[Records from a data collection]
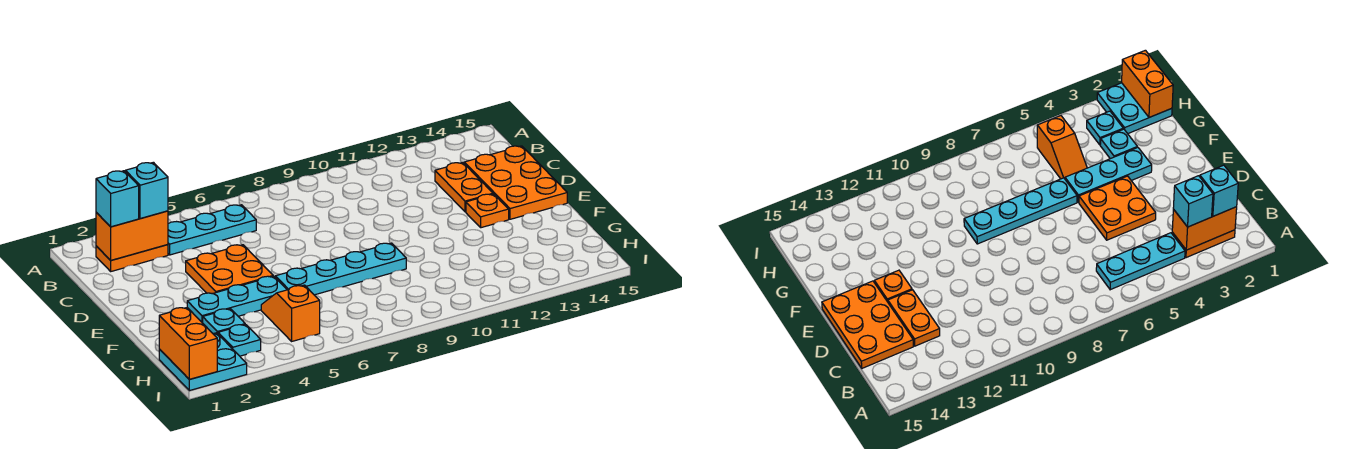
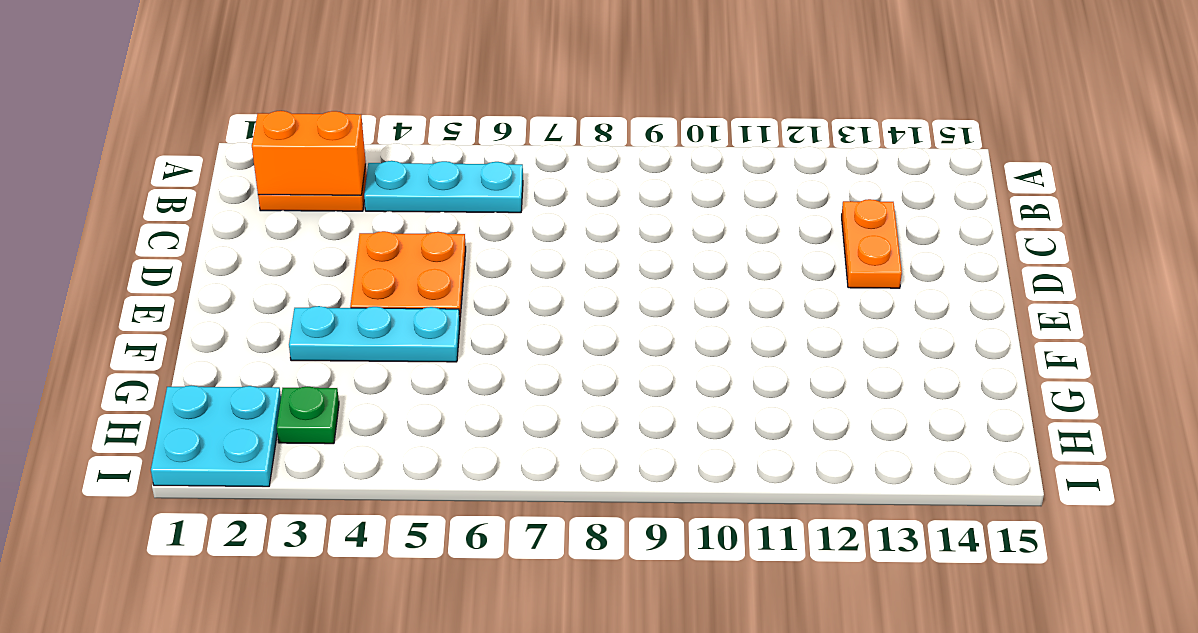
green 1x1 plate [277,387,339,444] -> cyan 1x1 plate [218,325,261,356]
none -> orange 2x3 plate [464,146,567,219]
none -> orange 1x1 plate [466,194,509,228]
none -> cyan 1x4 plate [275,243,406,295]

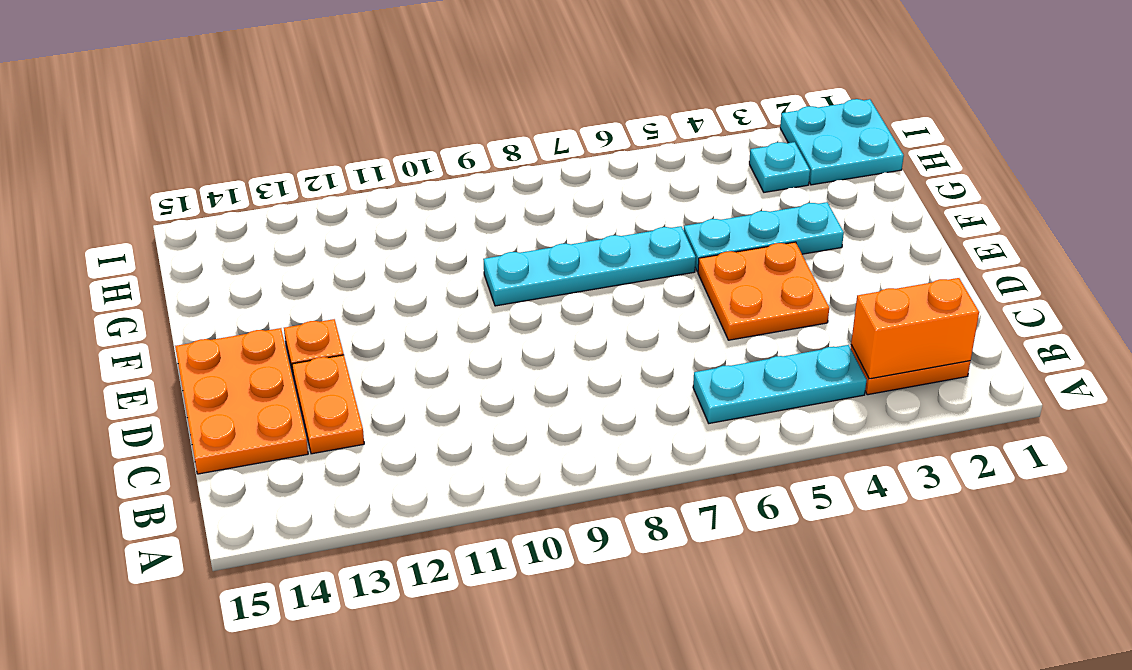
none -> cyan 1x1 plate [203,309,245,334]
none -> orange 1x2 slope [261,285,320,341]
none -> orange 1x2 brick [159,308,217,379]

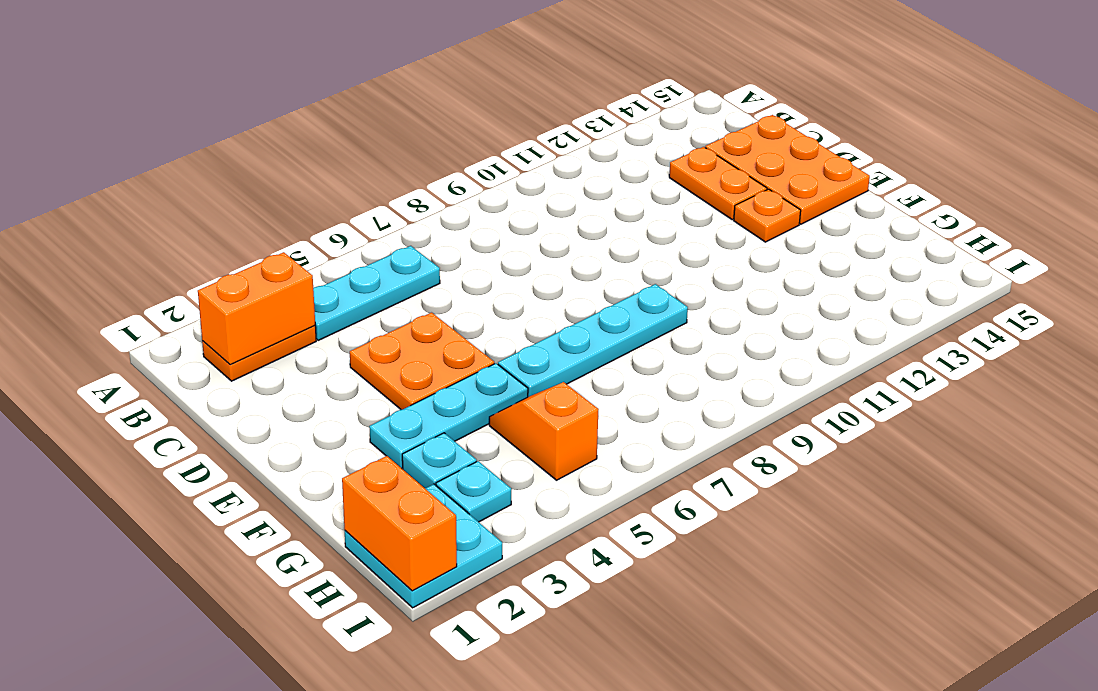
none -> cyan 1x1 brick [96,171,139,227]
none -> cyan 1x1 brick [125,162,168,219]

- _Task directions_: Leaving the pictures aside, transcribe exactly the lines from the one containing "none -> cyan 1x1 plate [203,309,245,334]" to the final line of the entries above, both ends included.

- _Answer for this exercise_:
none -> cyan 1x1 plate [203,309,245,334]
none -> orange 1x2 slope [261,285,320,341]
none -> orange 1x2 brick [159,308,217,379]

none -> cyan 1x1 brick [96,171,139,227]
none -> cyan 1x1 brick [125,162,168,219]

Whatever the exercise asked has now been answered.